◆ **What is needed**
Reproduce the entries below verbatim, beginning at the line that contains "Trace every road" and ending after the line that contains "road 4 (residential): [(223,511),(145,415)]".

◆ **Information given**
*-*-*

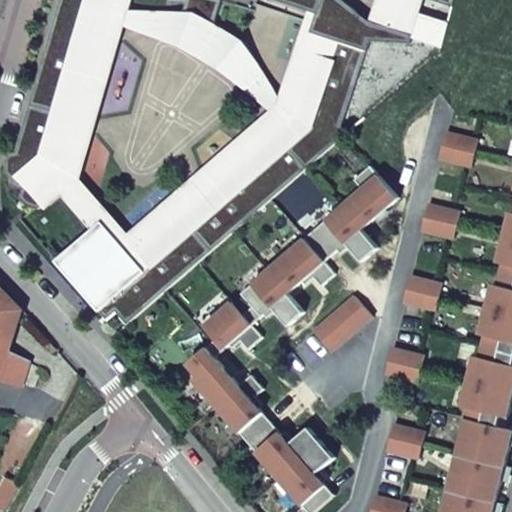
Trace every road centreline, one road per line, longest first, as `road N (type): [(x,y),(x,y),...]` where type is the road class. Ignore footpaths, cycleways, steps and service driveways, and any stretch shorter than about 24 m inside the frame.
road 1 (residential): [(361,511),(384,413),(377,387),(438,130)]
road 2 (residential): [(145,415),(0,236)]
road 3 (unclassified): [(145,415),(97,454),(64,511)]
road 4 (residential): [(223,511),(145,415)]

*-*-*

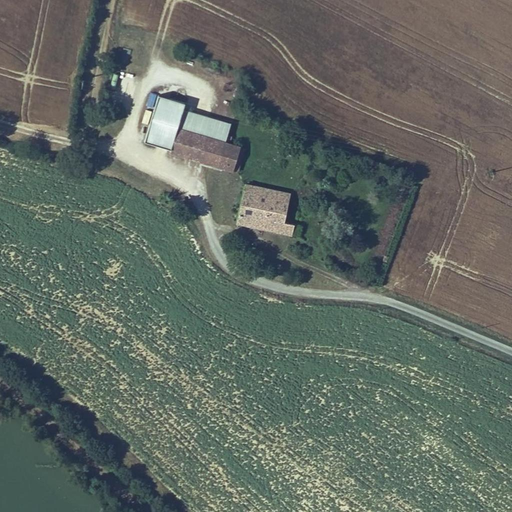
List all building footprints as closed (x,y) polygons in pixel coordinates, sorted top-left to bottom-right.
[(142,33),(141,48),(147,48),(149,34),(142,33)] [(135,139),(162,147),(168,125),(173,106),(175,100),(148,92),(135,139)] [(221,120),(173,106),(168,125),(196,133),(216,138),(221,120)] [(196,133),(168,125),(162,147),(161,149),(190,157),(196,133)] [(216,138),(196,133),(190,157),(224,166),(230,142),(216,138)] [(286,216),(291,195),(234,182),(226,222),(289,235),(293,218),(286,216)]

*-*-*

◆ **Written solution**
Trace every road centreline, one road per line, longest first, as `road N (type): [(x,y),(x,y),...]` where type is the road class. Ignore footpaths, cycleways, steps and service driveways, and any stretch shorter than about 24 m inside the frame.
road 1 (residential): [(361,511),(384,413),(377,387),(438,130)]
road 2 (residential): [(145,415),(0,236)]
road 3 (unclassified): [(145,415),(97,454),(64,511)]
road 4 (residential): [(223,511),(145,415)]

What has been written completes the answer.